#### Data excerpts
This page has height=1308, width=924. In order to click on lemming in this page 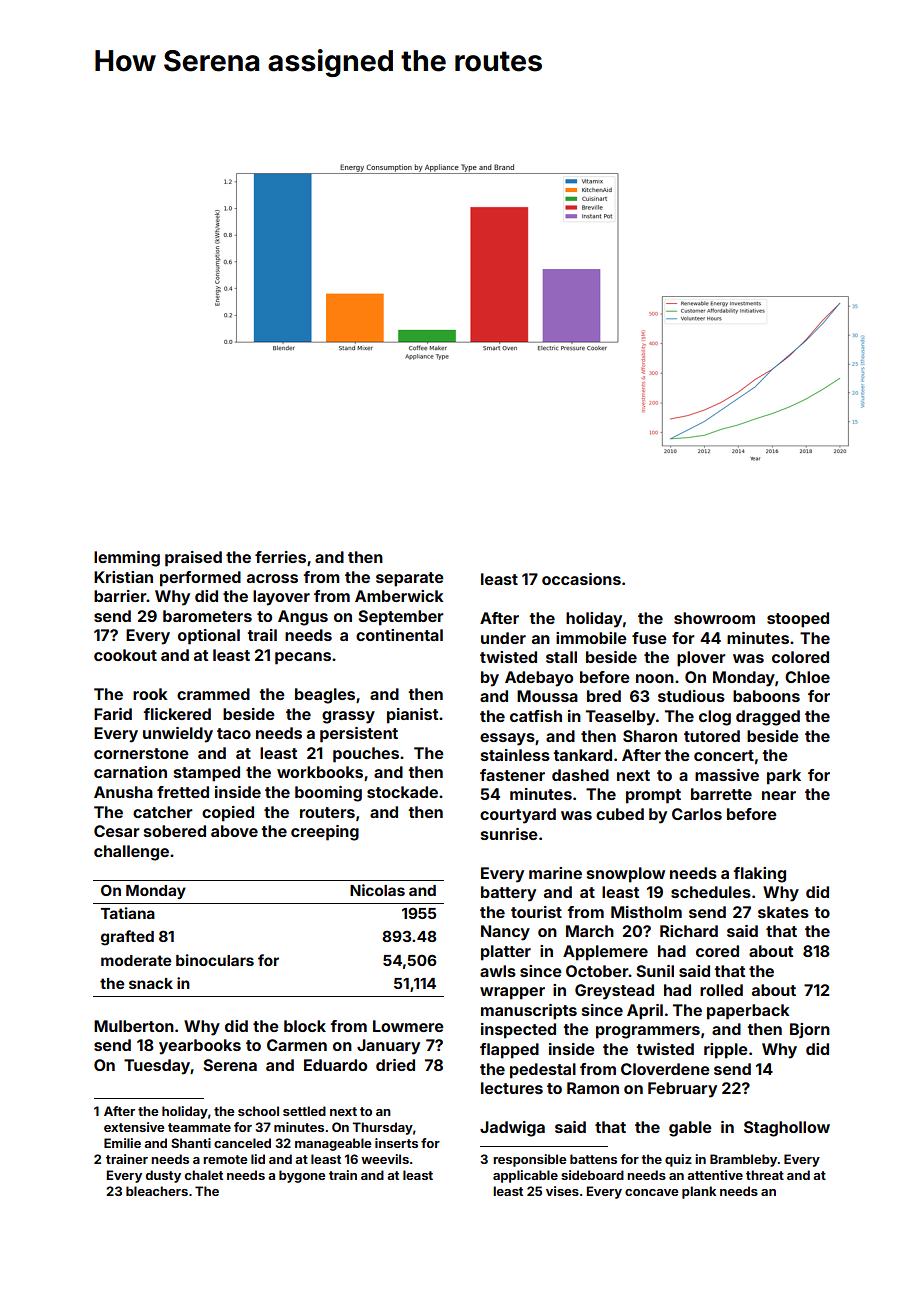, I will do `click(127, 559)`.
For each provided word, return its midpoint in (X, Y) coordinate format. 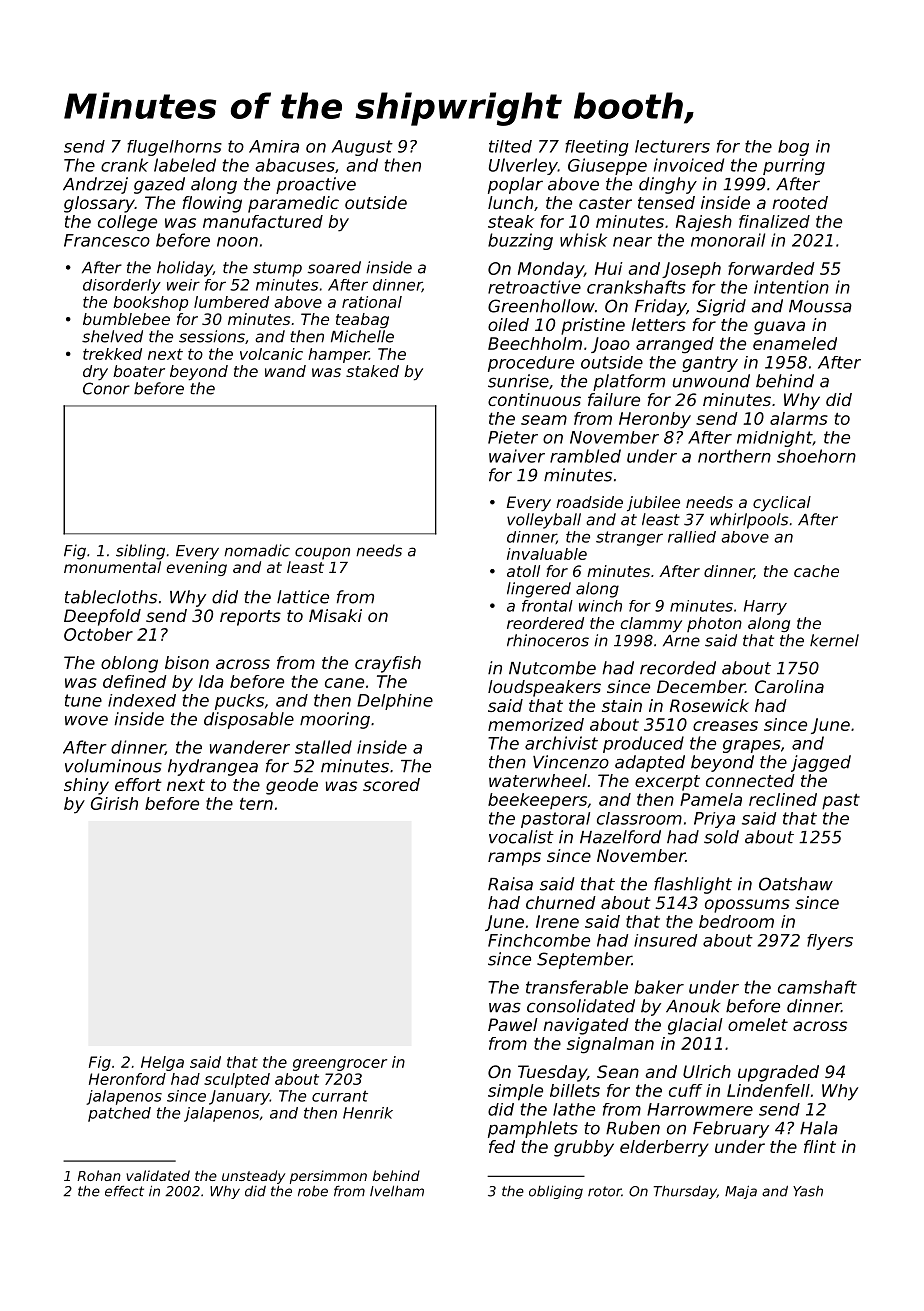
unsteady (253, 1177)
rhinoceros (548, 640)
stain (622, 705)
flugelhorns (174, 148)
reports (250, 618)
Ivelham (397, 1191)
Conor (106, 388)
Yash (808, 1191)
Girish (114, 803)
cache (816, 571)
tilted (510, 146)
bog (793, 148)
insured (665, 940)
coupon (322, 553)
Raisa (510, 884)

--

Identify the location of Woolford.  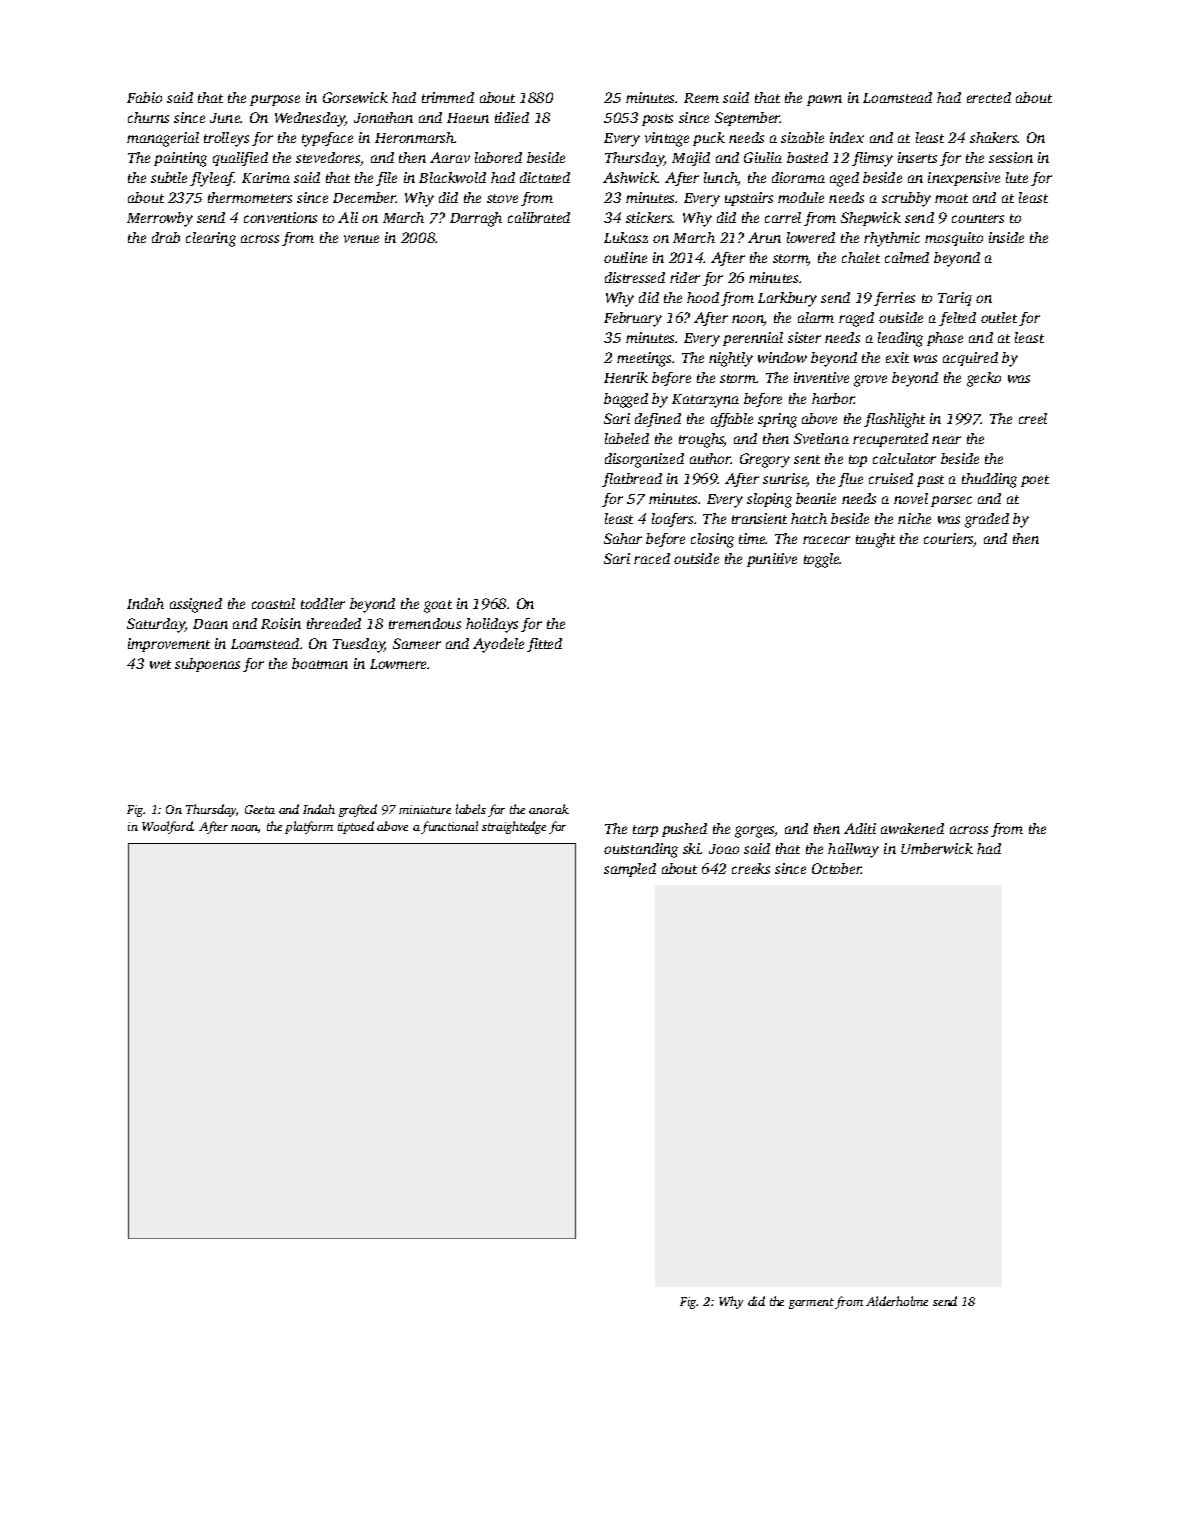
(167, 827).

#### Given instruction
Duplicate the data lines starting at the one that contains "reports (250, 618)" and ending after the one that contains "Raisa (510, 884)".

#### The result
reports (250, 618)
Ivelham (397, 1191)
Conor (106, 388)
Yash (808, 1191)
Girish (114, 803)
cache (816, 571)
tilted (510, 146)
bog (793, 148)
insured (665, 940)
coupon (322, 553)
Raisa (510, 884)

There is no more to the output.